▶ [DATASET SECTION]:
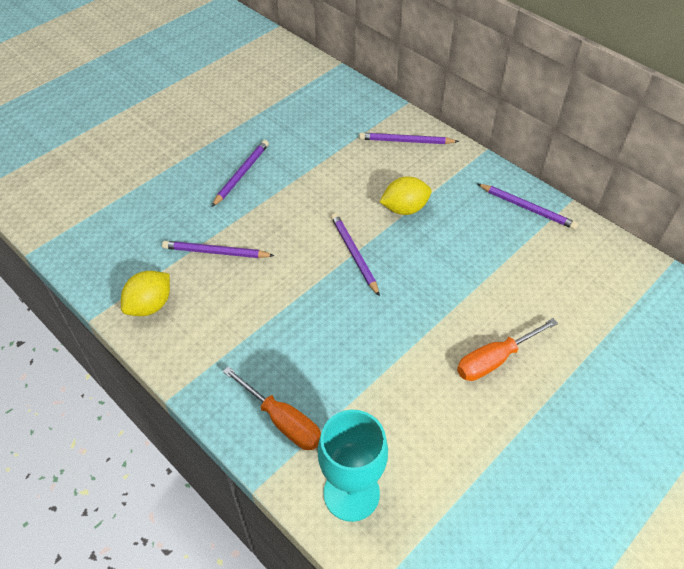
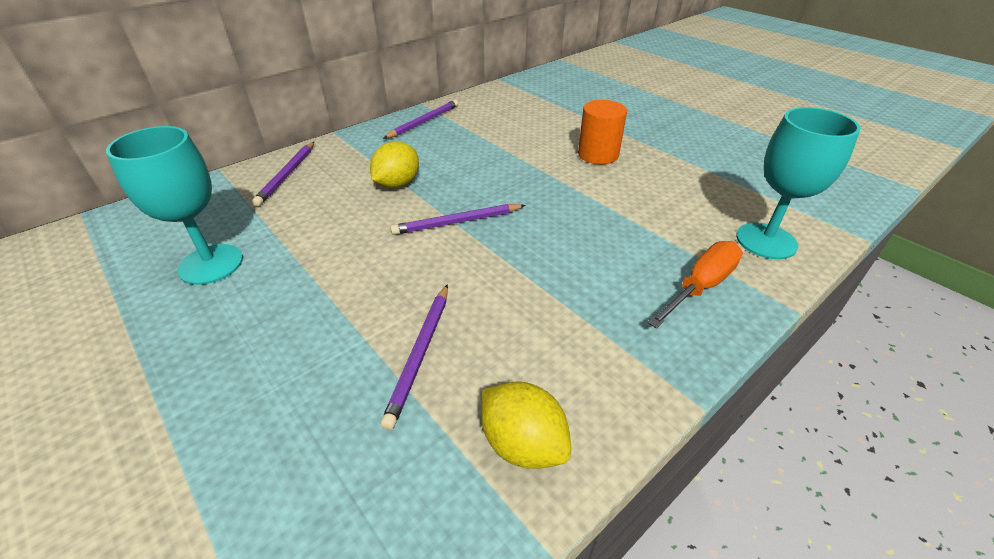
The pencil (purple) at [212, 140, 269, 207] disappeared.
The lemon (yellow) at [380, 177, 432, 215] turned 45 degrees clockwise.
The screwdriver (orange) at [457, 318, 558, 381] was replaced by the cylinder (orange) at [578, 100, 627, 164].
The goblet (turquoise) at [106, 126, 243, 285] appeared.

▶ [TASK GOAL]:
Retype, without changes, the lines from the line holding "The screwdriver (orange)" to the end of the data, both ends included.

▶ [EXERCISE RESPONSE]:
The screwdriver (orange) at [457, 318, 558, 381] was replaced by the cylinder (orange) at [578, 100, 627, 164].
The goblet (turquoise) at [106, 126, 243, 285] appeared.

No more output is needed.